▸ **RECORDS SUPPLIED**

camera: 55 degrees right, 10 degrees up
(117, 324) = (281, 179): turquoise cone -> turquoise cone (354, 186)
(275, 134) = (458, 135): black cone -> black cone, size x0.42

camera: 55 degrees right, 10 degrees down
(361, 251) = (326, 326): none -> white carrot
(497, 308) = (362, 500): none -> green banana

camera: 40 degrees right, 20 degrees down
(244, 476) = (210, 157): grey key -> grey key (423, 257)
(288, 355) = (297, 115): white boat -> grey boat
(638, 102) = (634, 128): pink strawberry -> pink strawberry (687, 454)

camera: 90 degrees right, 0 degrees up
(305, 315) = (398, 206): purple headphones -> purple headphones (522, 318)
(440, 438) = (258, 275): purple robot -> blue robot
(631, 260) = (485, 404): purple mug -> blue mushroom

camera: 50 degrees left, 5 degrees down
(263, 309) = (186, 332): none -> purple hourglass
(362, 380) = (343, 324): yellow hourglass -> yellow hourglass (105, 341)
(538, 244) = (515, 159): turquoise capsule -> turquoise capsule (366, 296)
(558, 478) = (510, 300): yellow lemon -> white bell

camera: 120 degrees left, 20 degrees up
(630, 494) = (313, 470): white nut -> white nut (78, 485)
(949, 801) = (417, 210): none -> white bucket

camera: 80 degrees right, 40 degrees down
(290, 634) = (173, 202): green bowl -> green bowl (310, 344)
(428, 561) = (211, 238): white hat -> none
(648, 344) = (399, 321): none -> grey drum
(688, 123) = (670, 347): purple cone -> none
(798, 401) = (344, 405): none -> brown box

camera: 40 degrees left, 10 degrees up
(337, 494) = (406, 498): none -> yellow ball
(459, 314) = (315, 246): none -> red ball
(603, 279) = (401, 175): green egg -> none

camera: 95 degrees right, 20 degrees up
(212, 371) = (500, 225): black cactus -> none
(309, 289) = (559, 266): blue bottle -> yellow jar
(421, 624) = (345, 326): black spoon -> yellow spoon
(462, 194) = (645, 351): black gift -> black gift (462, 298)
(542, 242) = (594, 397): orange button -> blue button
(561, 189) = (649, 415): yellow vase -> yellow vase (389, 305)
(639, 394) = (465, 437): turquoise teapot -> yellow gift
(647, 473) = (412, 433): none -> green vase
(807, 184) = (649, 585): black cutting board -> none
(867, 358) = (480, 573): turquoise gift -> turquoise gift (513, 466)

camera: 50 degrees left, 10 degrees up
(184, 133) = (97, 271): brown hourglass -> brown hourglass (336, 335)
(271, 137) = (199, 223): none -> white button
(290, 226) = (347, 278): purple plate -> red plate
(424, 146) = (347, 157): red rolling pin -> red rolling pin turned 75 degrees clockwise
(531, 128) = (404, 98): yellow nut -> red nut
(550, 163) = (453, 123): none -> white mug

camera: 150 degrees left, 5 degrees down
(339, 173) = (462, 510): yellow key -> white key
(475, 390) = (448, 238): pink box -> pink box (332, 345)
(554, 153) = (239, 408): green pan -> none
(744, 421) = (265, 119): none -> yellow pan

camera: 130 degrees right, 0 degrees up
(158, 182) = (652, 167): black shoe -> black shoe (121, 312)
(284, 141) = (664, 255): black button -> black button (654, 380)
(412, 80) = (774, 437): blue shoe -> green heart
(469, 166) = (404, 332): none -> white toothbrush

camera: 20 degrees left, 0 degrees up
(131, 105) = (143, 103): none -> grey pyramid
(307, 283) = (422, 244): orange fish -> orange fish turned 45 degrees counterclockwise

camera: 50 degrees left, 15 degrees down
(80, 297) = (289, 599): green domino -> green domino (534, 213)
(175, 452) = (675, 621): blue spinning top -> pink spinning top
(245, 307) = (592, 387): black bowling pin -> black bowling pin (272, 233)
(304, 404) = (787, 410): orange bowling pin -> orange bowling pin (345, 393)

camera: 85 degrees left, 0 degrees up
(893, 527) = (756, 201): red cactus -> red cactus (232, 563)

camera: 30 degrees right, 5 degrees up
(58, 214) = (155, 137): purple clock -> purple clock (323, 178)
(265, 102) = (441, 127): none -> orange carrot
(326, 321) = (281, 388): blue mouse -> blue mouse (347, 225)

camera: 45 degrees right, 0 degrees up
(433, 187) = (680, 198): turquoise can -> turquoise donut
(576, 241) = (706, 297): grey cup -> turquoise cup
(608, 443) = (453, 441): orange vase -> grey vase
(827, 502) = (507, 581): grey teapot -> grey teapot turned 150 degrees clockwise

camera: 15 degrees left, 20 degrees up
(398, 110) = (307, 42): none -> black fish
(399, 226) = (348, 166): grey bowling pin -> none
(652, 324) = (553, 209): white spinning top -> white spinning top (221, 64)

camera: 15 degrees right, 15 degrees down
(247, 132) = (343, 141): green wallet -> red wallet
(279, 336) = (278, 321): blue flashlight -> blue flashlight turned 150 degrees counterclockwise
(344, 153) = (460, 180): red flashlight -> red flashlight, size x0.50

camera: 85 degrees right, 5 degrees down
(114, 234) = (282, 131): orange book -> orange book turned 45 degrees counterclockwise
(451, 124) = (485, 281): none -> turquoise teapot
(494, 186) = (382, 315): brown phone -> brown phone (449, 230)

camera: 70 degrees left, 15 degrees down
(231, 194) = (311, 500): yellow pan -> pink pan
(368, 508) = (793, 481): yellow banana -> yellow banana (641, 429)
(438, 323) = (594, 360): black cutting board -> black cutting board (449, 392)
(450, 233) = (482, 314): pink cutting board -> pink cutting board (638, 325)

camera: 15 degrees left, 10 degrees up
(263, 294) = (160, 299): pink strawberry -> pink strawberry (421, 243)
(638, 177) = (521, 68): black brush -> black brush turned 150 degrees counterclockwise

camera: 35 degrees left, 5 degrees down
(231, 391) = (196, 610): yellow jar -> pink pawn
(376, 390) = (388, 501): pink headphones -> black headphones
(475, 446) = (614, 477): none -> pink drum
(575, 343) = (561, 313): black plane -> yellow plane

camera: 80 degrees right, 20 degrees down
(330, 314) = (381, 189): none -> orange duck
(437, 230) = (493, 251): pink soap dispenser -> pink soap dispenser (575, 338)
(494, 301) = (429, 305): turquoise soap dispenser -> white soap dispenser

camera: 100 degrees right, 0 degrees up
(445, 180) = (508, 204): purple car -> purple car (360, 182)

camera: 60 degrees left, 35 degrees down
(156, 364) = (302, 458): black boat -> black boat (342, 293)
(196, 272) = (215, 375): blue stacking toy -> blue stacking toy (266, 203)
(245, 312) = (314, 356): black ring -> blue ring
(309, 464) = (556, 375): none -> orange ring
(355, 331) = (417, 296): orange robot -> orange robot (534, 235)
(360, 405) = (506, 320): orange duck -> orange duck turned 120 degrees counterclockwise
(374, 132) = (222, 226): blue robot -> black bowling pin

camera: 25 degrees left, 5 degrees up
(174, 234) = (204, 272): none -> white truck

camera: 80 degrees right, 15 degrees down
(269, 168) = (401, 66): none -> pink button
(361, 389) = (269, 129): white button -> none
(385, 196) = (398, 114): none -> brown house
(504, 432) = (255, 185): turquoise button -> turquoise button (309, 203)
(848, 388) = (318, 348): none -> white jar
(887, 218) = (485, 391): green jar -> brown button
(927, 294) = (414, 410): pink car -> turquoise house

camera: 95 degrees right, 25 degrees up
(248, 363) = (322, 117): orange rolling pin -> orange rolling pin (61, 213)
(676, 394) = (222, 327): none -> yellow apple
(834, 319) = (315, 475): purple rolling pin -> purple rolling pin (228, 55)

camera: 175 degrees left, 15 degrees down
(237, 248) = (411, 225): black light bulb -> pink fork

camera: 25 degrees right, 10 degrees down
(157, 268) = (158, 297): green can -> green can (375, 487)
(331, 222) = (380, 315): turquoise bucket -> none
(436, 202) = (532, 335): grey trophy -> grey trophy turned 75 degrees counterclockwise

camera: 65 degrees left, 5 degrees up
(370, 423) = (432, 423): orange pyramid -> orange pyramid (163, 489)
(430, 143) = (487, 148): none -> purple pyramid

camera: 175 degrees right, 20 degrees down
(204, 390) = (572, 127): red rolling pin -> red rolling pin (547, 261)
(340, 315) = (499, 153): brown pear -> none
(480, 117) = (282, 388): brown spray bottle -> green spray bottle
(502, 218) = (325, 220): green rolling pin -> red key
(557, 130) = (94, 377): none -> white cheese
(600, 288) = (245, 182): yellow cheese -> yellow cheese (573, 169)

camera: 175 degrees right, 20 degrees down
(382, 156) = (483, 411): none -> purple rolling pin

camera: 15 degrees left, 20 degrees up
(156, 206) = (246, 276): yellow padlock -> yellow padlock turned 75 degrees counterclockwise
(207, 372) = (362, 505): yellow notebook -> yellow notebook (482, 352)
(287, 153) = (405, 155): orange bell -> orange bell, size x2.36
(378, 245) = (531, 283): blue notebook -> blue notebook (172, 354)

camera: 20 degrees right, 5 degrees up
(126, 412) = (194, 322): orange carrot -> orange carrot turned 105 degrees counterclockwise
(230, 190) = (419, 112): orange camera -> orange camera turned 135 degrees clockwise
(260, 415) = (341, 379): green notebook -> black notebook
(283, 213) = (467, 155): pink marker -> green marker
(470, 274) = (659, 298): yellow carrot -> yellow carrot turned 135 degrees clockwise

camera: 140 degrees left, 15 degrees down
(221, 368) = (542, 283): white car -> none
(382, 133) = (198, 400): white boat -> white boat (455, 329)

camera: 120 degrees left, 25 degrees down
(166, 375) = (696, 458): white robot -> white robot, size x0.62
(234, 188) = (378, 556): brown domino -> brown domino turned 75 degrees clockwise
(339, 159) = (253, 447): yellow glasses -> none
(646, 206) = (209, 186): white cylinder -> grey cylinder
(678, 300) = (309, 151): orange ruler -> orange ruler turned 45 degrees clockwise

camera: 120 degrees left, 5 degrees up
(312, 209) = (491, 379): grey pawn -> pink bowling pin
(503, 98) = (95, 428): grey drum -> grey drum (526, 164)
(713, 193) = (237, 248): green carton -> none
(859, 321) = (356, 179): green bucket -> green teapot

▸ **WORK REQUIRED**
Quote the listing above, but only from the line that shows "(437, 230) = (493, 251): pink" through the line that shows "camera: 95 degrees right, 25 degrees up".

▸ **EXERCISE SOLUTION**
(437, 230) = (493, 251): pink soap dispenser -> pink soap dispenser (575, 338)
(494, 301) = (429, 305): turquoise soap dispenser -> white soap dispenser

camera: 100 degrees right, 0 degrees up
(445, 180) = (508, 204): purple car -> purple car (360, 182)

camera: 60 degrees left, 35 degrees down
(156, 364) = (302, 458): black boat -> black boat (342, 293)
(196, 272) = (215, 375): blue stacking toy -> blue stacking toy (266, 203)
(245, 312) = (314, 356): black ring -> blue ring
(309, 464) = (556, 375): none -> orange ring
(355, 331) = (417, 296): orange robot -> orange robot (534, 235)
(360, 405) = (506, 320): orange duck -> orange duck turned 120 degrees counterclockwise
(374, 132) = (222, 226): blue robot -> black bowling pin

camera: 25 degrees left, 5 degrees up
(174, 234) = (204, 272): none -> white truck

camera: 80 degrees right, 15 degrees down
(269, 168) = (401, 66): none -> pink button
(361, 389) = (269, 129): white button -> none
(385, 196) = (398, 114): none -> brown house
(504, 432) = (255, 185): turquoise button -> turquoise button (309, 203)
(848, 388) = (318, 348): none -> white jar
(887, 218) = (485, 391): green jar -> brown button
(927, 294) = (414, 410): pink car -> turquoise house

camera: 95 degrees right, 25 degrees up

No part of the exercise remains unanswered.